- **Task**:
Copy all lines in the data that contain the string "zener".

Stored items
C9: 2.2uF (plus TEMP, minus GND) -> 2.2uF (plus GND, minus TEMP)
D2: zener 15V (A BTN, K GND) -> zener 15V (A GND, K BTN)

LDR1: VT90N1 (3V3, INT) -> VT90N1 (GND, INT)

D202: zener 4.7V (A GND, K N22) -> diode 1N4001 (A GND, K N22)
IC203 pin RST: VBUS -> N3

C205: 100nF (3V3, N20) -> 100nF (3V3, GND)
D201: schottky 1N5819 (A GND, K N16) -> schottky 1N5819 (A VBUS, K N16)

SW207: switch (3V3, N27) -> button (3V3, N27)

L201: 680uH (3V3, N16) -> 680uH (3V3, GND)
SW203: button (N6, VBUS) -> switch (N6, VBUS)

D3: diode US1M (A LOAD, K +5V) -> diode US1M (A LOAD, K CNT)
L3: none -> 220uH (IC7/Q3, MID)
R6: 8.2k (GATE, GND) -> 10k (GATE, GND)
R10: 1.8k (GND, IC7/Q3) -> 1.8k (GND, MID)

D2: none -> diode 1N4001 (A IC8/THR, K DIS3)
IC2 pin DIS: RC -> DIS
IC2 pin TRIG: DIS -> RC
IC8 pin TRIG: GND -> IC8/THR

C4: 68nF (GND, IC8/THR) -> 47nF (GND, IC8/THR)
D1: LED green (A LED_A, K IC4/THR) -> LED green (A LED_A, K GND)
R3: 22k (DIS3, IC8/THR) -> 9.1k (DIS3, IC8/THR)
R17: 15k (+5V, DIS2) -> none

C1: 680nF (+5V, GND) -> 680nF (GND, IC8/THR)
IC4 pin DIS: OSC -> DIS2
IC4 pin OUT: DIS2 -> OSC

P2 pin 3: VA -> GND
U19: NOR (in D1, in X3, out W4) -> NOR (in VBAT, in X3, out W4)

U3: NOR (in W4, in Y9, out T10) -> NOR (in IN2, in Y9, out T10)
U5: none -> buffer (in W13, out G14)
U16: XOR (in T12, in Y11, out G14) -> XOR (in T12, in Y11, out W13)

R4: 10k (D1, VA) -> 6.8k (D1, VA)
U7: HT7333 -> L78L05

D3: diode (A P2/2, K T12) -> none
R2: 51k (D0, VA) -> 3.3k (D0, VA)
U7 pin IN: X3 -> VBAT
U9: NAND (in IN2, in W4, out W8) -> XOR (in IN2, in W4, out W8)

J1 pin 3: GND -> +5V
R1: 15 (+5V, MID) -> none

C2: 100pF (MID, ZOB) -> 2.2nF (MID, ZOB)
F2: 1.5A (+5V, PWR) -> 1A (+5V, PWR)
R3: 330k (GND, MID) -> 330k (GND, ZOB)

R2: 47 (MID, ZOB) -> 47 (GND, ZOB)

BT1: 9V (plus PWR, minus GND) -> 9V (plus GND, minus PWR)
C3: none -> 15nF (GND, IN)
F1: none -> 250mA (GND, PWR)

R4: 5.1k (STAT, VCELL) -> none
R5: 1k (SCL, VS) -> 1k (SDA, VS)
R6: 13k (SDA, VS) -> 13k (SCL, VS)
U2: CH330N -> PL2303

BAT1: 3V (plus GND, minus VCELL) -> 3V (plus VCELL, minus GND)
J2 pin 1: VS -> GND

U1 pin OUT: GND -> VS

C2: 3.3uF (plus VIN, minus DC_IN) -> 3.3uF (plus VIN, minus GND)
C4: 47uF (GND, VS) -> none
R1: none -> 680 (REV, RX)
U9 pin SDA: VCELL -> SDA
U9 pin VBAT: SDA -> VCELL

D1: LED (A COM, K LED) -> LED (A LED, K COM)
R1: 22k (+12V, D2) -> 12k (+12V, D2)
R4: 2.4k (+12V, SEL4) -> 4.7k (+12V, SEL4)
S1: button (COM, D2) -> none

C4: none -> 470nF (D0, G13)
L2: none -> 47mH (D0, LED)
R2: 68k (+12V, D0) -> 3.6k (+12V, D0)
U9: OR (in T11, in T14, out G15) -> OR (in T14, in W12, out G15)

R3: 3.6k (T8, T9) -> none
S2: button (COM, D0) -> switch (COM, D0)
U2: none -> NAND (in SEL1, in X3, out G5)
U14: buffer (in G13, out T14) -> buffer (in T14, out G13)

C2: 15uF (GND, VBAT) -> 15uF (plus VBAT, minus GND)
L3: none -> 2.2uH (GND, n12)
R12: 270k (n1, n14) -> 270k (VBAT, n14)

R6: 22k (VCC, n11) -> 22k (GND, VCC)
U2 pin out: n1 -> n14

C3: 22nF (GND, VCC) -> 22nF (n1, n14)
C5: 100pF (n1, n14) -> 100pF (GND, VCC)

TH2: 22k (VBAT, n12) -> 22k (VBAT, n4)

- **Written response**:
D2: zener 15V (A BTN, K GND) -> zener 15V (A GND, K BTN)
D202: zener 4.7V (A GND, K N22) -> diode 1N4001 (A GND, K N22)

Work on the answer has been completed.